What the task asks: Across the material below, how many lines contain the word "MISO"? Respond with the number only.

====================

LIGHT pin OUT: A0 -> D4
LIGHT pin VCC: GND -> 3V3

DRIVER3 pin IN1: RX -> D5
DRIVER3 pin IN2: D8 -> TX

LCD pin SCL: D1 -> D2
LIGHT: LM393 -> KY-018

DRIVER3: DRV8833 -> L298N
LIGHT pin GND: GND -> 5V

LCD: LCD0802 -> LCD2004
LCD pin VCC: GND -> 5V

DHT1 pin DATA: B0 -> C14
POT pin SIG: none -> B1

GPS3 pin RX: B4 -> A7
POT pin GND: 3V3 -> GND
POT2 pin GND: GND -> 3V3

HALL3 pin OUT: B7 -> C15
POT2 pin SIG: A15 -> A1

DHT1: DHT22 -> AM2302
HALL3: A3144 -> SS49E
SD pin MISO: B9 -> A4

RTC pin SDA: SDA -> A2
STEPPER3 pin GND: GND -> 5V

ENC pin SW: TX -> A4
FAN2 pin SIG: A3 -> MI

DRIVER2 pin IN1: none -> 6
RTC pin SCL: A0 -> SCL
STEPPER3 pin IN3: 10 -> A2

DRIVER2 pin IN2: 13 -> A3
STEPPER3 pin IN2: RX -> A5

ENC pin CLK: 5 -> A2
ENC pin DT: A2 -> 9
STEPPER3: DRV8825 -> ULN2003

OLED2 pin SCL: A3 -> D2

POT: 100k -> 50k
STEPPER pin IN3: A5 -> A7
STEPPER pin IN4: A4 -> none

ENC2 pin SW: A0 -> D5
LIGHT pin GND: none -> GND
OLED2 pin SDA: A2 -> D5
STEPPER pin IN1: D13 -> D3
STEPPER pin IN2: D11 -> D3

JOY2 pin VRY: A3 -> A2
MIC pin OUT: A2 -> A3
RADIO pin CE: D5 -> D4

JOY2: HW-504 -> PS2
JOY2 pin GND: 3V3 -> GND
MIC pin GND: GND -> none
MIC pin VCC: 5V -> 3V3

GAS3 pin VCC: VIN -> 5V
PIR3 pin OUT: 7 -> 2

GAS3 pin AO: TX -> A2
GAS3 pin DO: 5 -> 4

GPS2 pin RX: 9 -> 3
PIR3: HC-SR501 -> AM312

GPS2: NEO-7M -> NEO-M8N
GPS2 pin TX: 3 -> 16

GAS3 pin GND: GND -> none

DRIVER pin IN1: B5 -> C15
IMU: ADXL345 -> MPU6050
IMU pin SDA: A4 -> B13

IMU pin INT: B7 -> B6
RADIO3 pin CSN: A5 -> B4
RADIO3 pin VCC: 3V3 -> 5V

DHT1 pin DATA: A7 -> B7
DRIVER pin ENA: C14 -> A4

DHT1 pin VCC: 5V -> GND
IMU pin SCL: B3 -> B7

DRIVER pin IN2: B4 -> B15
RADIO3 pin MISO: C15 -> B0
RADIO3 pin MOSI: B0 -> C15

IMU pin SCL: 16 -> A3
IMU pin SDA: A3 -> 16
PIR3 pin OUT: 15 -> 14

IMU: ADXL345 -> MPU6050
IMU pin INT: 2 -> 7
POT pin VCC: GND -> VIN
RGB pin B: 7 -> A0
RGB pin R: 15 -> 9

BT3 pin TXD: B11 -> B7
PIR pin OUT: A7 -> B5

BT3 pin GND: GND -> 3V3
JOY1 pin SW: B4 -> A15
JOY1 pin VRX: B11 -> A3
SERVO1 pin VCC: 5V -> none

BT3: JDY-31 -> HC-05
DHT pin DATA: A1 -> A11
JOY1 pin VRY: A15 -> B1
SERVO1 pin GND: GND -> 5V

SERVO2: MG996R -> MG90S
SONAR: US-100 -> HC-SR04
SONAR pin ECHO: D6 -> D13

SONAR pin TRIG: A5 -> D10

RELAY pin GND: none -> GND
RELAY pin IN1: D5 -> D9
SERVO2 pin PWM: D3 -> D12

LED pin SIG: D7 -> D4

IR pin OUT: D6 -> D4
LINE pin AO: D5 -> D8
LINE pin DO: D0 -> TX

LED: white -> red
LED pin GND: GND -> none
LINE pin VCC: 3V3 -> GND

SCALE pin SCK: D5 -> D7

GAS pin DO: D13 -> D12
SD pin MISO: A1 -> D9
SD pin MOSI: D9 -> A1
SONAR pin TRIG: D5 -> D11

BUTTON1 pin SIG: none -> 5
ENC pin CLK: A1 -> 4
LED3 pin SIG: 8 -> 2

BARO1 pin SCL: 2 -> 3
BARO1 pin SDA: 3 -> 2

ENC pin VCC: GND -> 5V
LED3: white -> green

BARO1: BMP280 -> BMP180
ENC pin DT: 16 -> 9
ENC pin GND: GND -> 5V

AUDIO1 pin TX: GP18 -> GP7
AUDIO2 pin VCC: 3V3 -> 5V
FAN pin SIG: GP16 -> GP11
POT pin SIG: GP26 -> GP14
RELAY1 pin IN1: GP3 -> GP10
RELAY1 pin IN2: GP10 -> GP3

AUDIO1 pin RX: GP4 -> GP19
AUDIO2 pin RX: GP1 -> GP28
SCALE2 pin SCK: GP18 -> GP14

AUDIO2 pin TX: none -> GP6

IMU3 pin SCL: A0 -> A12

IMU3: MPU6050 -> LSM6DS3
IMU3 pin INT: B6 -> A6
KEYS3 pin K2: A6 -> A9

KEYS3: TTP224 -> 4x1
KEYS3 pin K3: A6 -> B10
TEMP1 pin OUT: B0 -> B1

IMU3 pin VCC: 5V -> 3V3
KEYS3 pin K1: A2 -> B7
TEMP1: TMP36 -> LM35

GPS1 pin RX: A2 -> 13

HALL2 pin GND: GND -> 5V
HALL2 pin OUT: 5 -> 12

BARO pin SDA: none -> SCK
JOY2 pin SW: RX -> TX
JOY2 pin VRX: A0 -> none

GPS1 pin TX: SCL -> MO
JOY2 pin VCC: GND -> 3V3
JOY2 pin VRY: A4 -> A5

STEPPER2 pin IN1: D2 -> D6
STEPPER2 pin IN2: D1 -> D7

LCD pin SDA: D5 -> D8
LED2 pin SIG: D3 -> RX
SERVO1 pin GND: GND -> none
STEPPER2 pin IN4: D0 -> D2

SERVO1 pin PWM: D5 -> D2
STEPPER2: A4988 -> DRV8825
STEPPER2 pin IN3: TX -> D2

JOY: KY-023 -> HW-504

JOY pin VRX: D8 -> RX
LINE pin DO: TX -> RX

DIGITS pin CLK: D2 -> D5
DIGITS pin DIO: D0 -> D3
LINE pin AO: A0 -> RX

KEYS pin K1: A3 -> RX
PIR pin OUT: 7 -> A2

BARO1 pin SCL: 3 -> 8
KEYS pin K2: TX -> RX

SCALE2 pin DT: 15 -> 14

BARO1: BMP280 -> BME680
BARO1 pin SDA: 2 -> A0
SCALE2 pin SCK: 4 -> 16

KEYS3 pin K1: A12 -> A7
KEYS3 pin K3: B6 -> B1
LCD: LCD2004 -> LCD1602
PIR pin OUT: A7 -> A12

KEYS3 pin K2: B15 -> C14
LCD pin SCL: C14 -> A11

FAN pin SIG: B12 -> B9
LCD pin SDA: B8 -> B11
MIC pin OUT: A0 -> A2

====================

Task result: 3